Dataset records
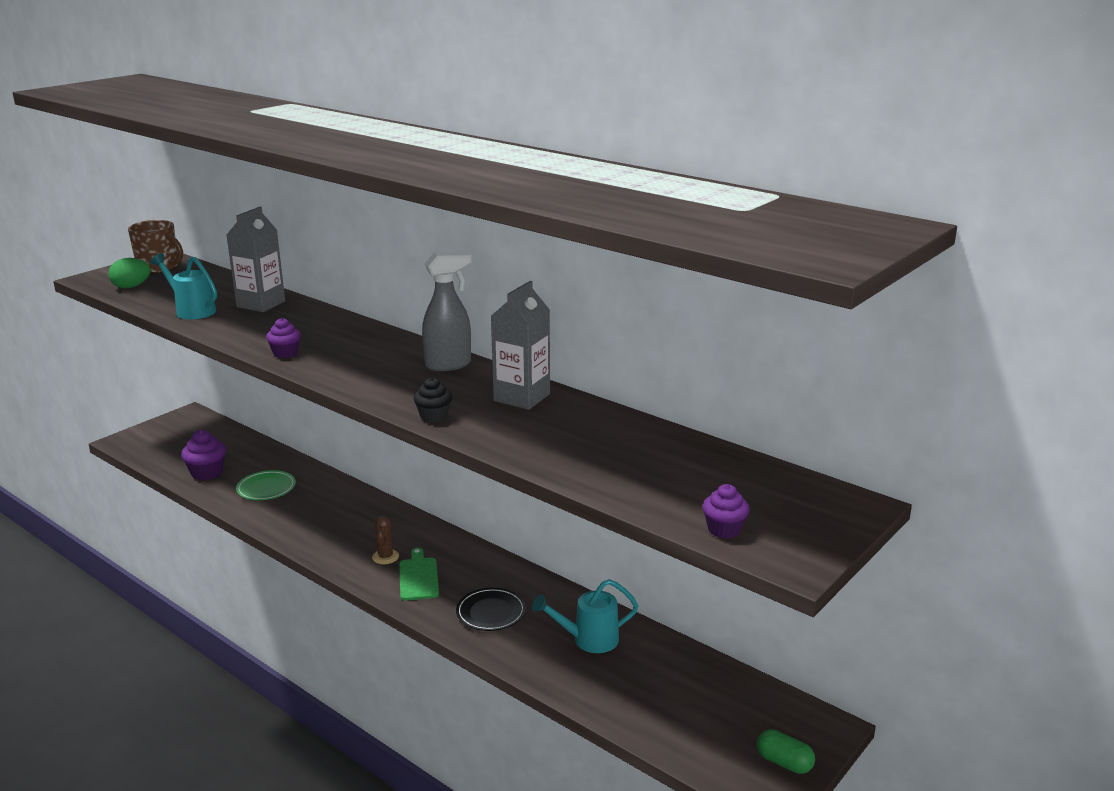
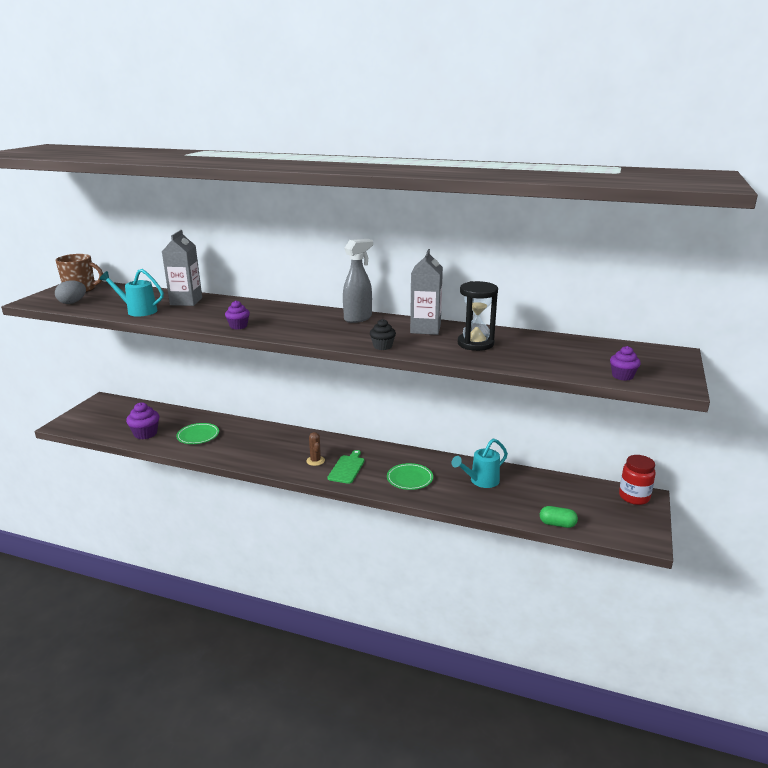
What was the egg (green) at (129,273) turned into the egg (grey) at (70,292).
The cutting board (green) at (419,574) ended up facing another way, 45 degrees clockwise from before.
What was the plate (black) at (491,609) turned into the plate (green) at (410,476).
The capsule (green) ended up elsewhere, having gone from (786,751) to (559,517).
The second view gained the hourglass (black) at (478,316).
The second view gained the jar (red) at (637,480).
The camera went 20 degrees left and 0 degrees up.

• [What the exercise asks]
Go through the records above, find every line with the word "degrees", and list those lines.

• [The completed task]
The cutting board (green) at (419,574) ended up facing another way, 45 degrees clockwise from before.
The camera went 20 degrees left and 0 degrees up.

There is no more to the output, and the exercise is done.